▸ **Task to carry out**
Pull every line holding the word "camera" out of the data and copy it.

(Beginning of Material for the task)

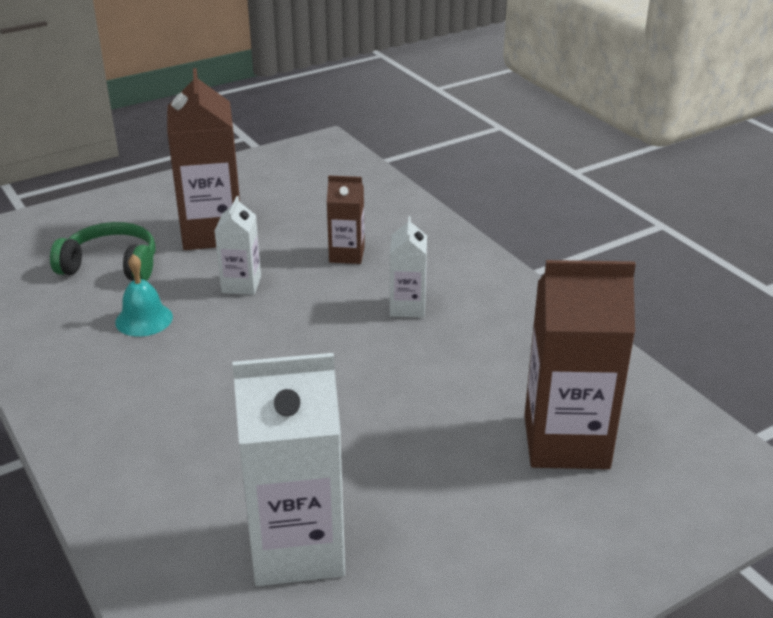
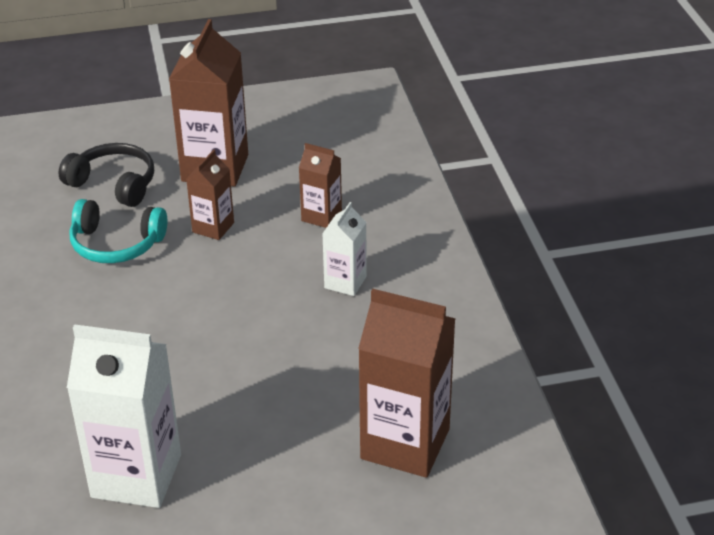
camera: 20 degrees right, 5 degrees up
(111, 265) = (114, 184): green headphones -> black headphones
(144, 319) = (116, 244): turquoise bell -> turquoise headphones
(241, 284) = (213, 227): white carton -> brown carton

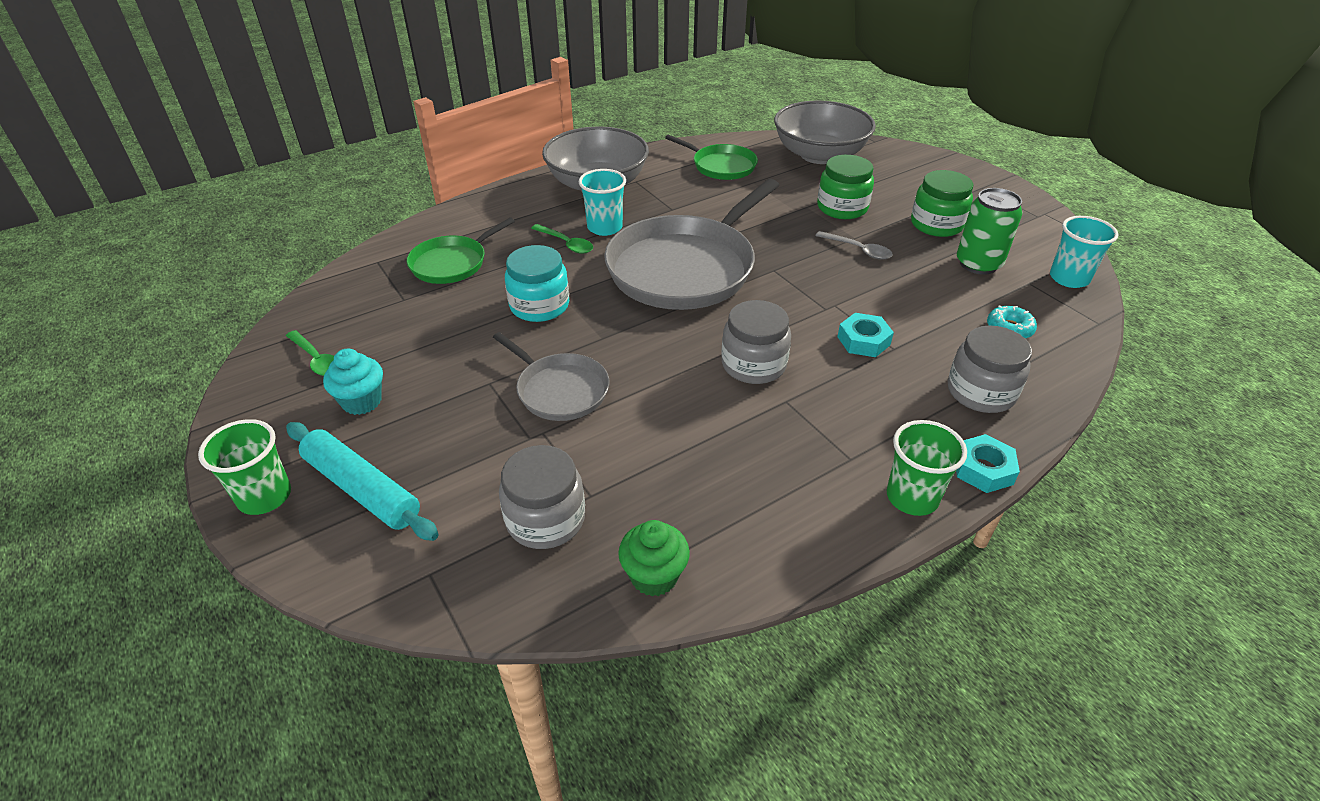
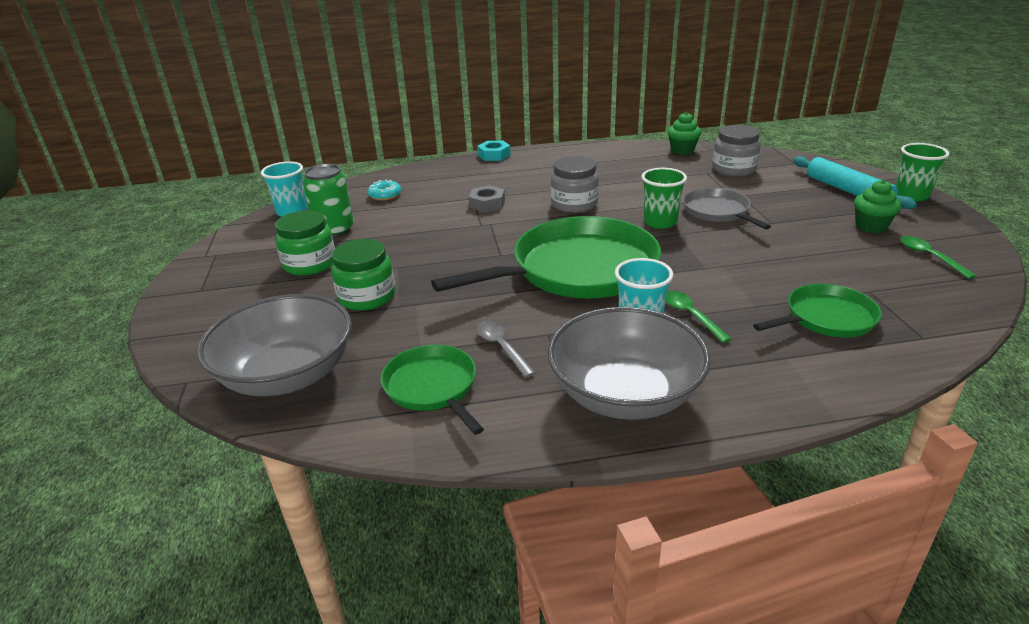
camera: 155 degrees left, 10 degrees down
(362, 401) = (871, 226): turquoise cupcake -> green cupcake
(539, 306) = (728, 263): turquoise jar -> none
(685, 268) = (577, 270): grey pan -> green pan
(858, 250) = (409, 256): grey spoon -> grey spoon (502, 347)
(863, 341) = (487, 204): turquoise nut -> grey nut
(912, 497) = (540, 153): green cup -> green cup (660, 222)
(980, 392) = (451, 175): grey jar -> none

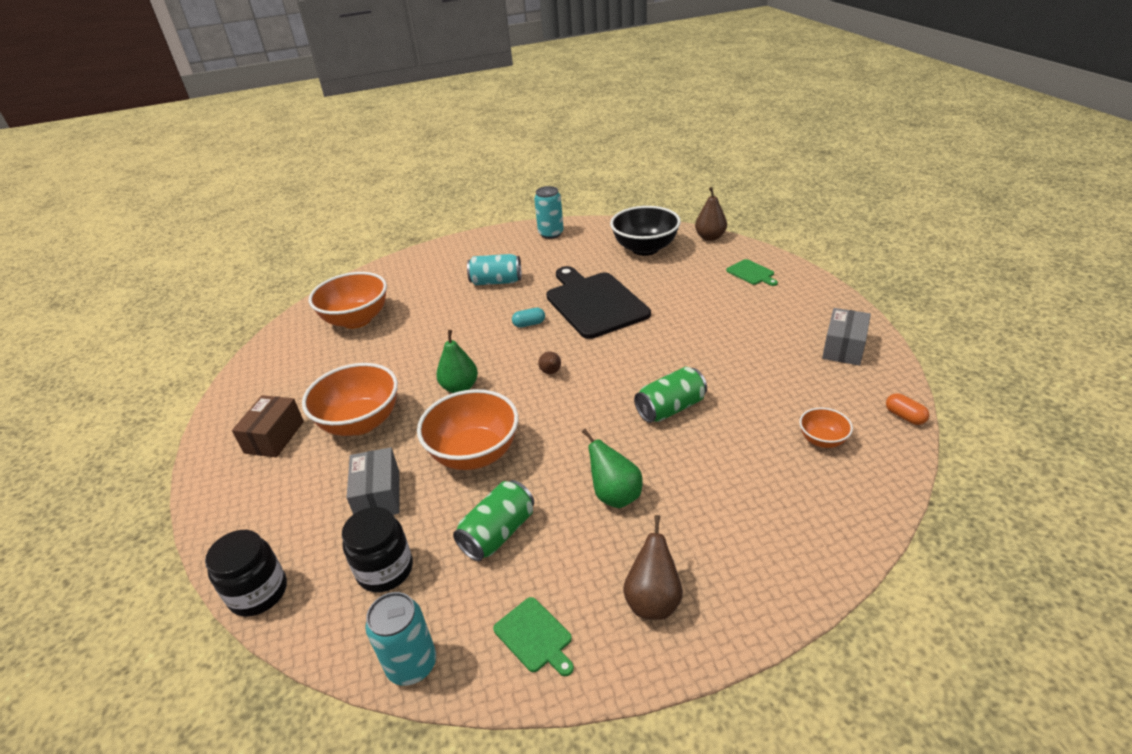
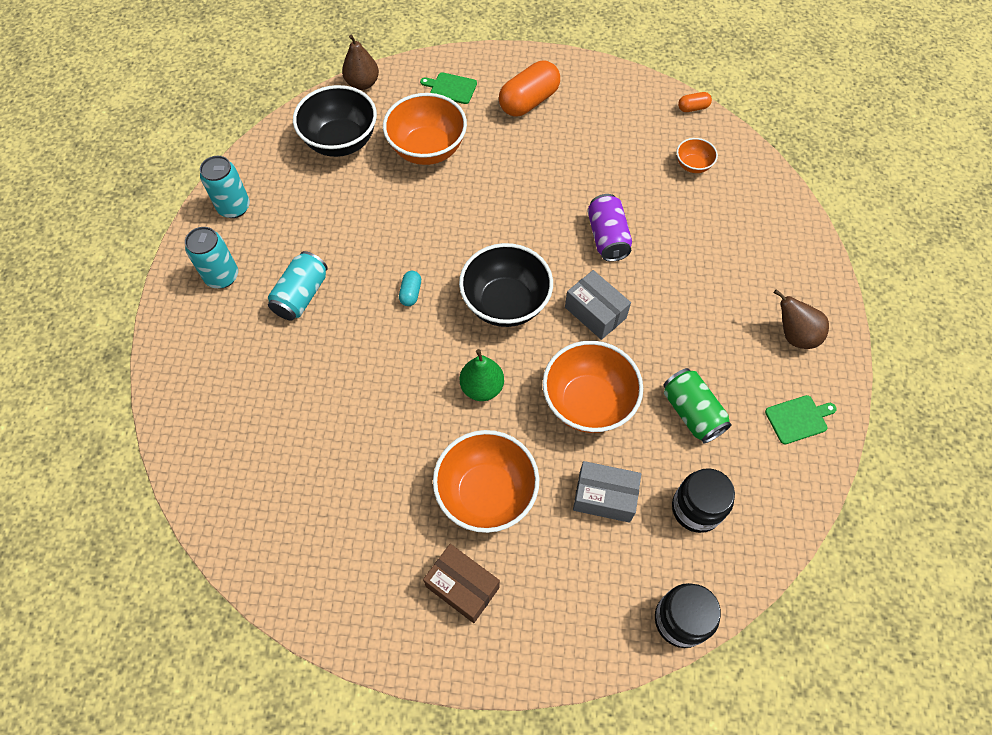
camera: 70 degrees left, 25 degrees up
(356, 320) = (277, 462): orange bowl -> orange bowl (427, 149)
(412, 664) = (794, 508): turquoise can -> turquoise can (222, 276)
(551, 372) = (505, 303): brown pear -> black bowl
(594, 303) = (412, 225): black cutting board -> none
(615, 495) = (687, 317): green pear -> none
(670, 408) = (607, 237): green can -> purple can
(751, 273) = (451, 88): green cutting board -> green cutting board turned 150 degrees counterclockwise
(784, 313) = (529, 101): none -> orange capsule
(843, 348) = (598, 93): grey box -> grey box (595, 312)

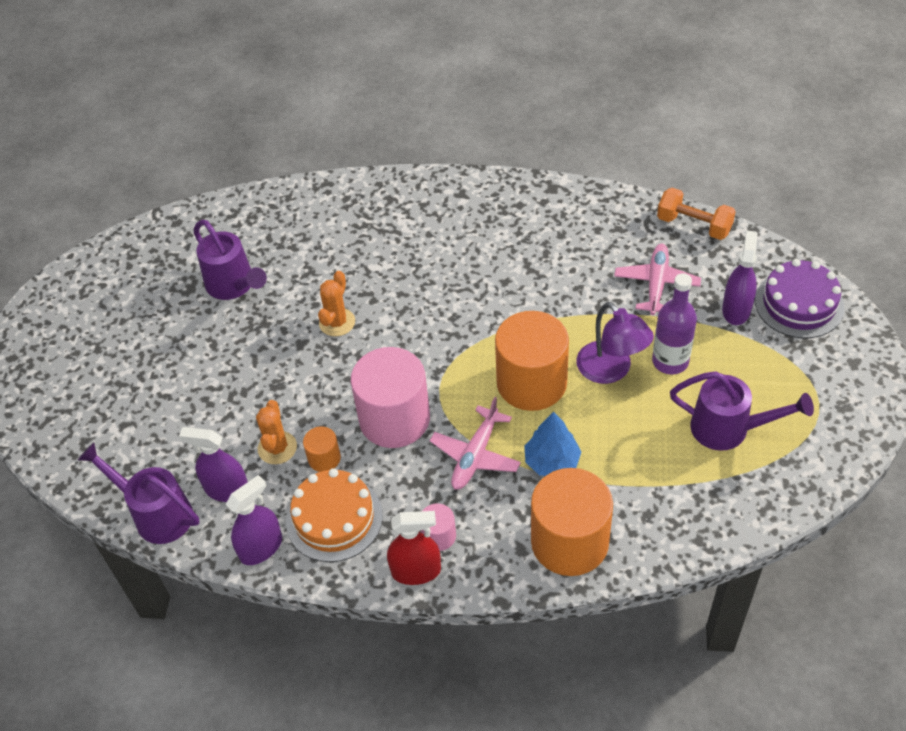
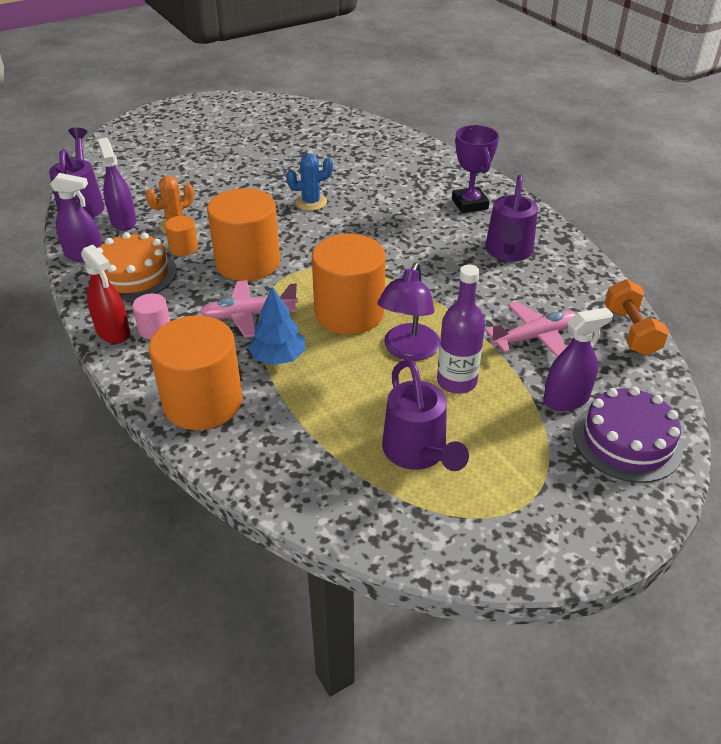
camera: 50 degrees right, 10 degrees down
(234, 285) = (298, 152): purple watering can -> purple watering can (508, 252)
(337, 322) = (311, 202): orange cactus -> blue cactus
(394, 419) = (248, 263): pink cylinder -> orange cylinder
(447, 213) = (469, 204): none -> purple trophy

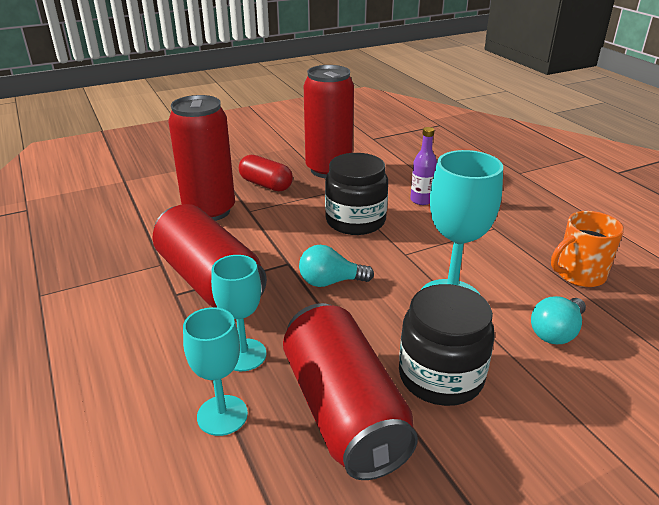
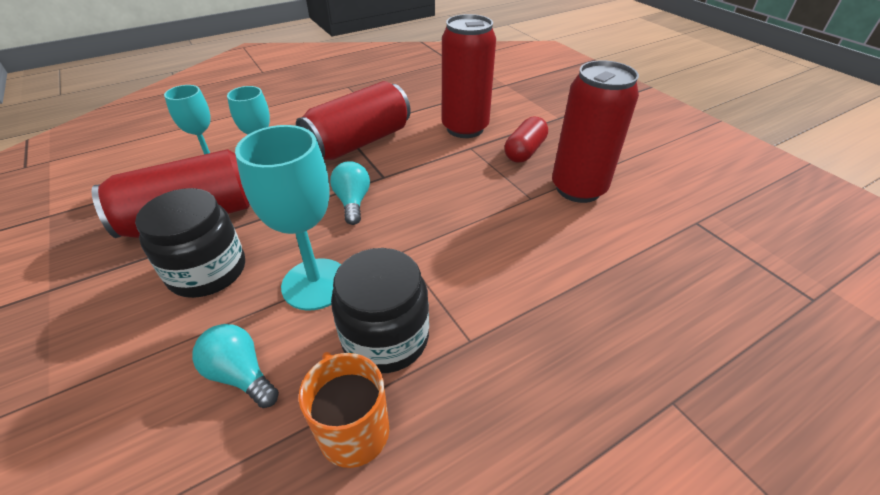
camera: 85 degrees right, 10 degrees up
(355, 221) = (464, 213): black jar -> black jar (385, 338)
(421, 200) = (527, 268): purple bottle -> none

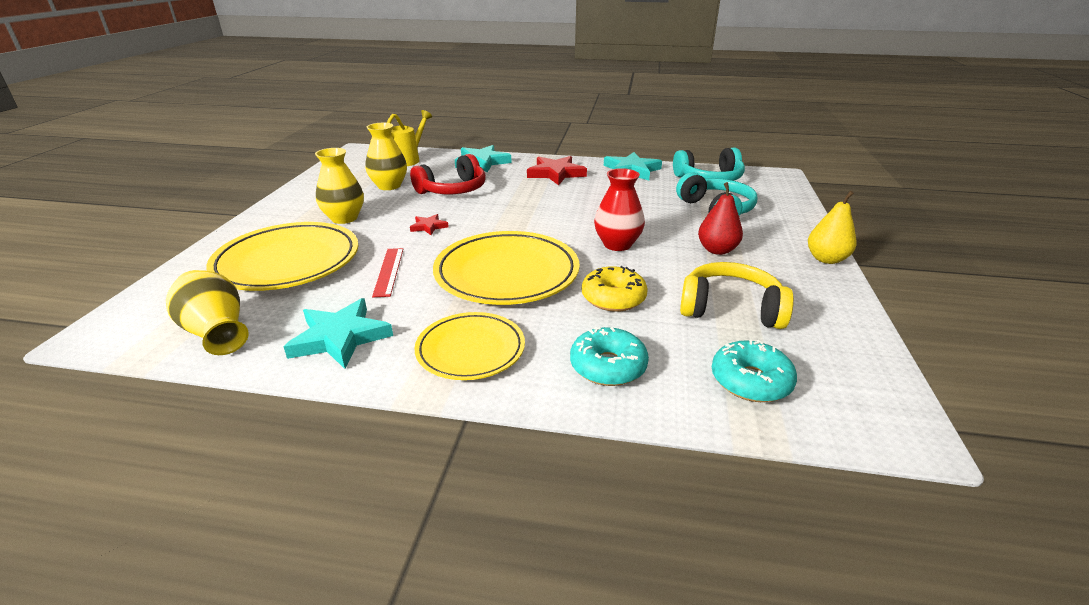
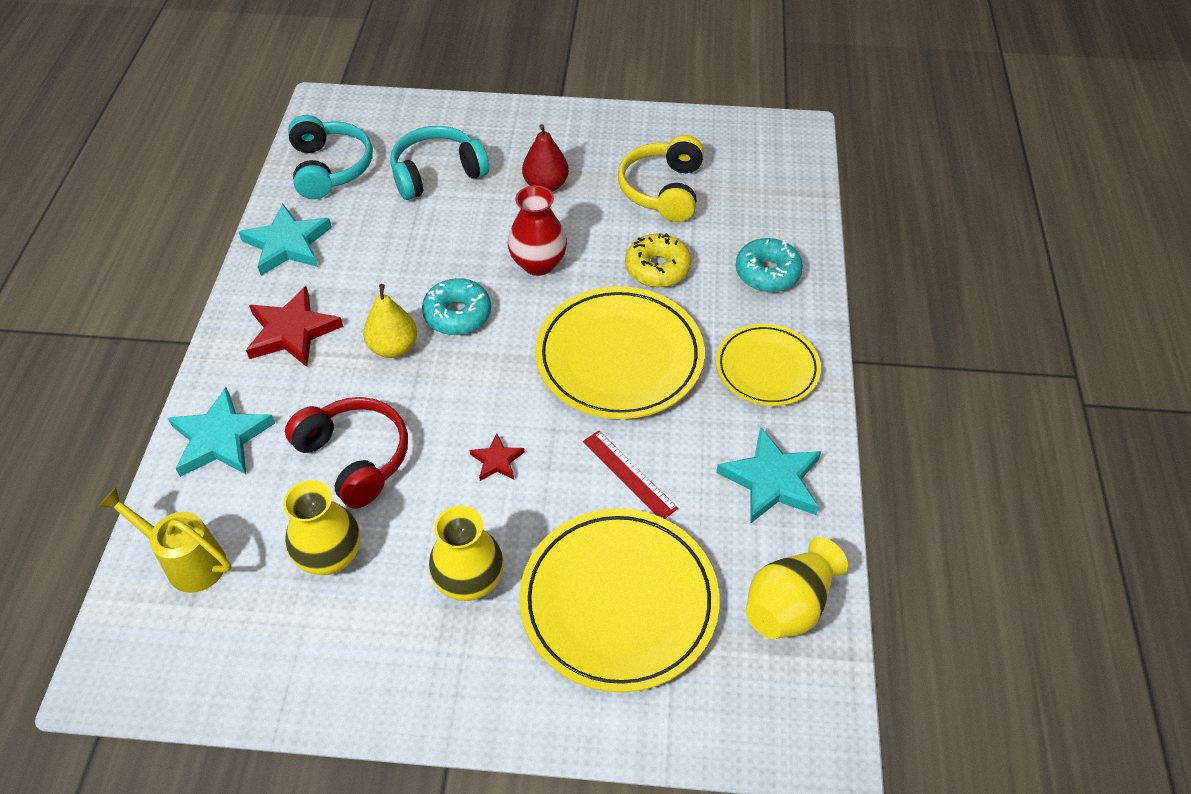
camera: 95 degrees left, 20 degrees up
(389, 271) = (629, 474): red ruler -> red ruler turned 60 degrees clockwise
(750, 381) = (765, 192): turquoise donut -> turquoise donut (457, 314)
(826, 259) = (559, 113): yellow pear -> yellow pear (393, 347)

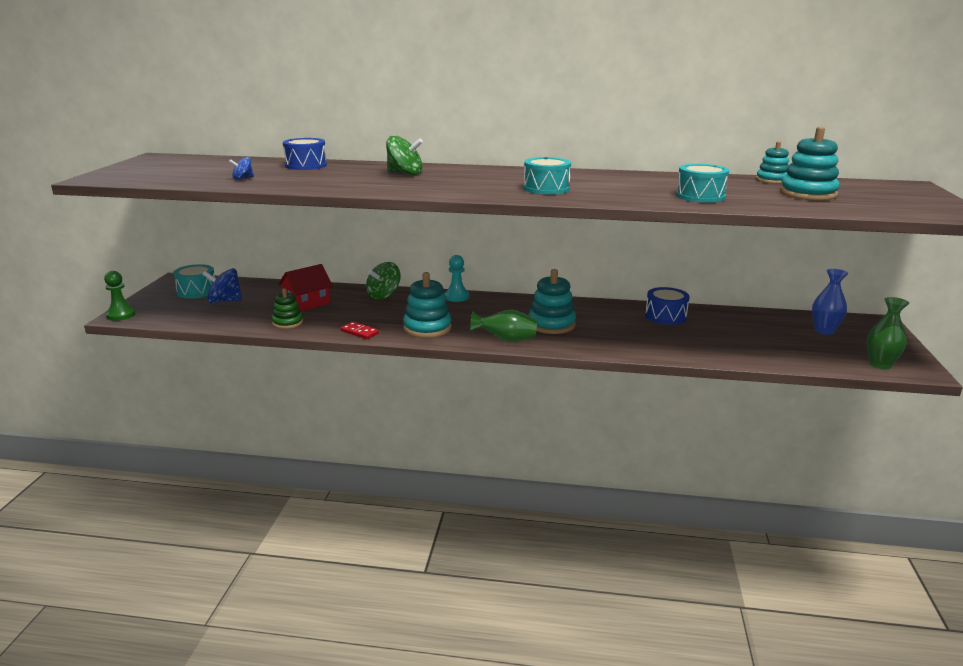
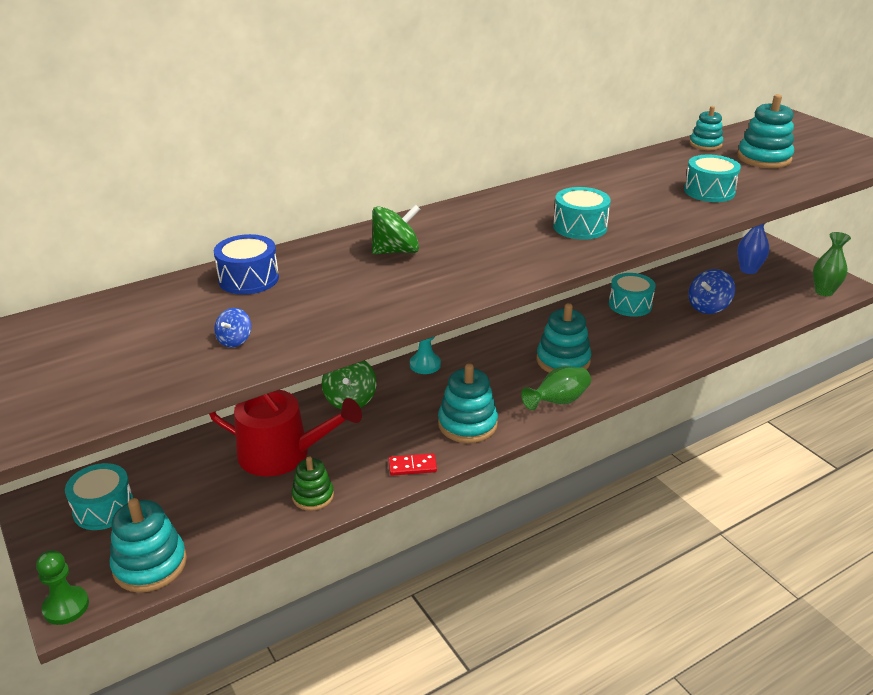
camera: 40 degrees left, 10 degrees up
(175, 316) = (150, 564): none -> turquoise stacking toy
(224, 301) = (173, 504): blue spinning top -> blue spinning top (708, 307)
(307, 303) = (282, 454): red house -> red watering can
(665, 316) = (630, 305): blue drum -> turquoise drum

(End of Material for the task)

▸ **Task solution**
camera: 20 degrees right, 5 degrees up
camera: 155 degrees left, 10 degrees down
camera: 70 degrees left, 25 degrees up
camera: 50 degrees right, 10 degrees down
camera: 85 degrees right, 10 degrees up
camera: 95 degrees left, 20 degrees up
camera: 40 degrees left, 10 degrees up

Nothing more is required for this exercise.